Extracted data entries ->
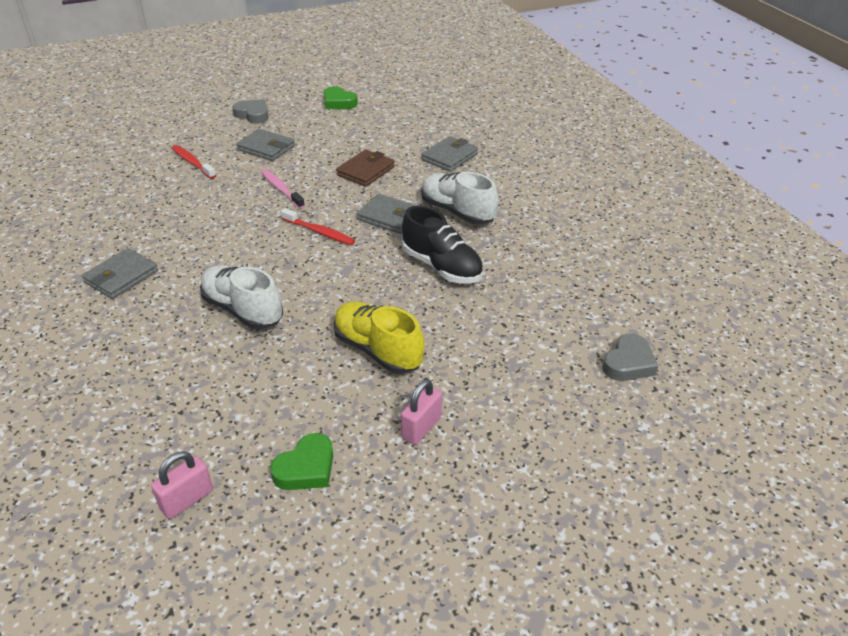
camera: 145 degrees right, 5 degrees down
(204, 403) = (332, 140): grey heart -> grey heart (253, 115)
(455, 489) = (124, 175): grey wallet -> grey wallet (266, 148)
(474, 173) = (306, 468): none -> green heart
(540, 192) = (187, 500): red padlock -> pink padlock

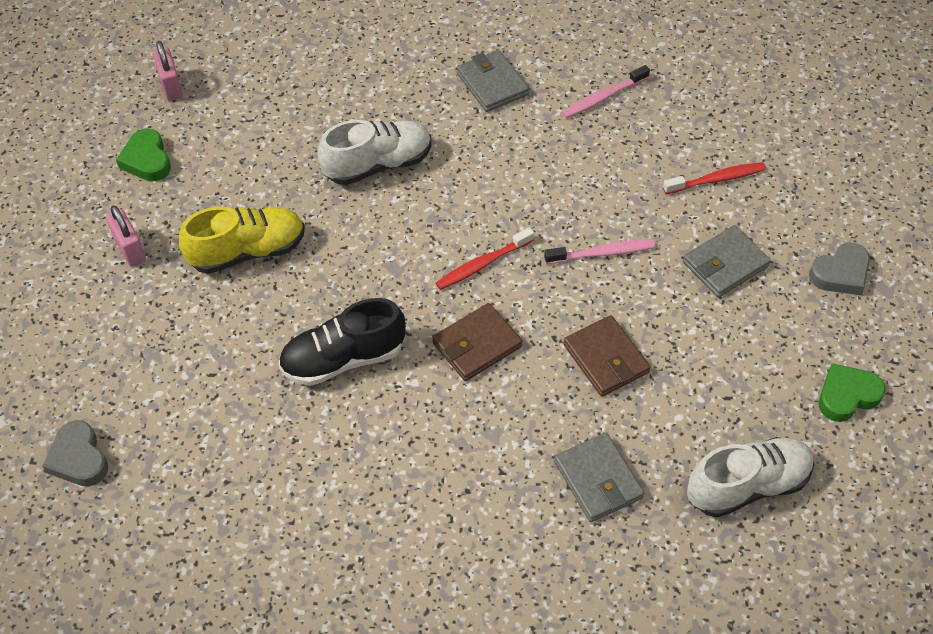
camera: 115 degrees right, 15 degrees up
(122, 221) = (603, 97): none -> pink toothbrush
(389, 217) = (476, 345): grey wallet -> brown wallet
(457, 212) = (448, 425): white shoe -> white shoe (747, 485)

Exercise description -> Should a record include a picture, omit it from your copy and return the rest unchanged.

Response to this task ->
camera: 145 degrees right, 5 degrees down
(204, 403) = (332, 140): grey heart -> grey heart (253, 115)
(455, 489) = (124, 175): grey wallet -> grey wallet (266, 148)
(474, 173) = (306, 468): none -> green heart
(540, 192) = (187, 500): red padlock -> pink padlock

camera: 115 degrees right, 15 degrees up
(122, 221) = (603, 97): none -> pink toothbrush
(389, 217) = (476, 345): grey wallet -> brown wallet
(457, 212) = (448, 425): white shoe -> white shoe (747, 485)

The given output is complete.